Coordinate-based change listings
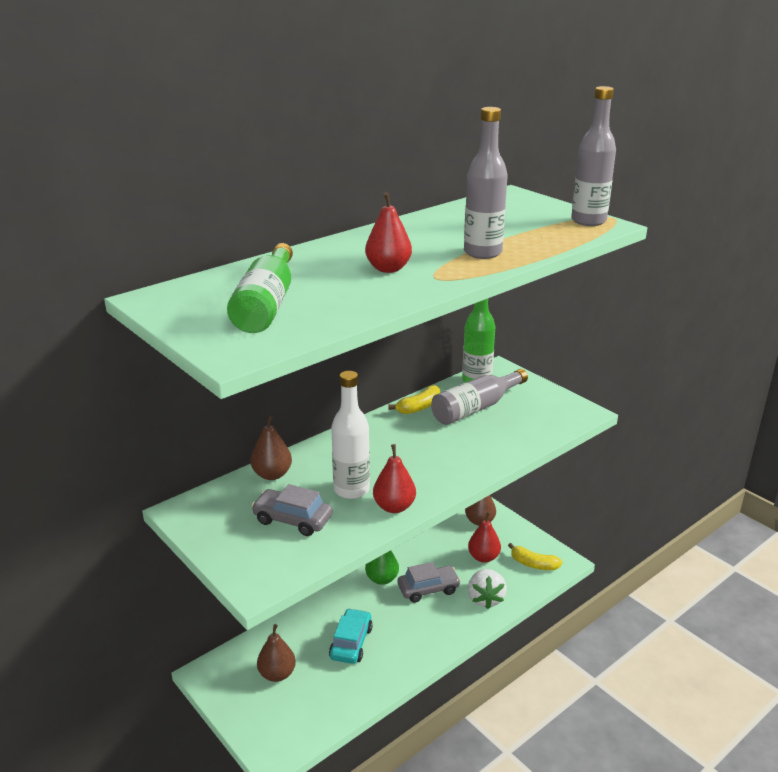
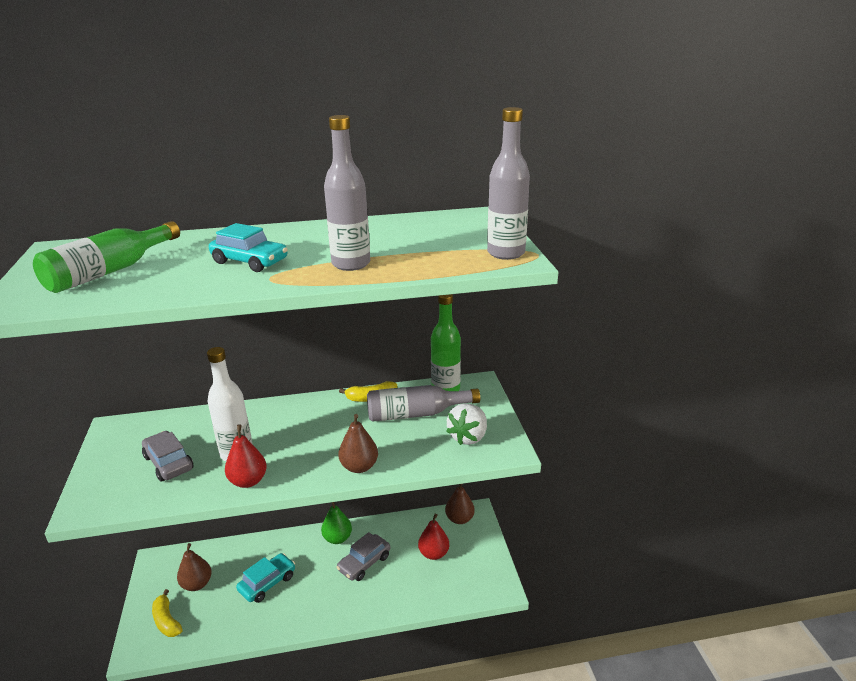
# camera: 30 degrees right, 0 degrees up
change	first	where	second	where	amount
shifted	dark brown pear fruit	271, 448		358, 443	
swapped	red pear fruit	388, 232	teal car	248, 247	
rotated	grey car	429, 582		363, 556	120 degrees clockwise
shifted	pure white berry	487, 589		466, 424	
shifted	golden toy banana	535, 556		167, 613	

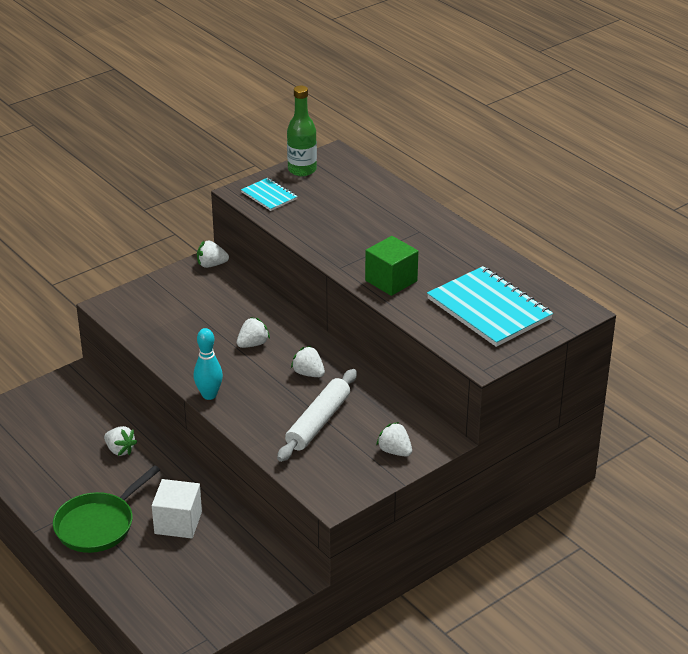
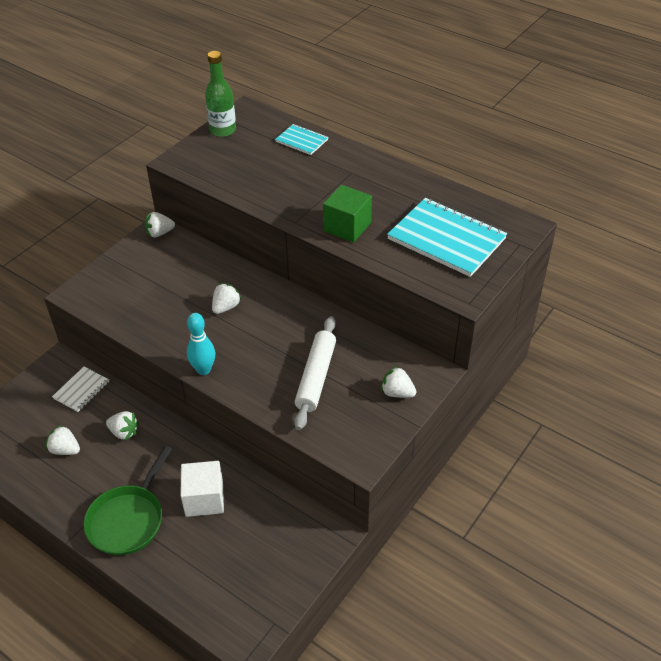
# camera: 15 degrees left, 10 degrees up
change	first	where	second	where	amount
shifted	teal exercise book	269, 194		301, 139	
shifted	pure white berry	308, 361		63, 440	
new			pure white exercise book	80, 389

Instructions for the task:
Word for word, restate the records above and drop the pictures.

Result below:
# camera: 30 degrees right, 0 degrees up
change	first	where	second	where	amount
shifted	dark brown pear fruit	271, 448		358, 443	
swapped	red pear fruit	388, 232	teal car	248, 247	
rotated	grey car	429, 582		363, 556	120 degrees clockwise
shifted	pure white berry	487, 589		466, 424	
shifted	golden toy banana	535, 556		167, 613	

# camera: 15 degrees left, 10 degrees up
change	first	where	second	where	amount
shifted	teal exercise book	269, 194		301, 139	
shifted	pure white berry	308, 361		63, 440	
new			pure white exercise book	80, 389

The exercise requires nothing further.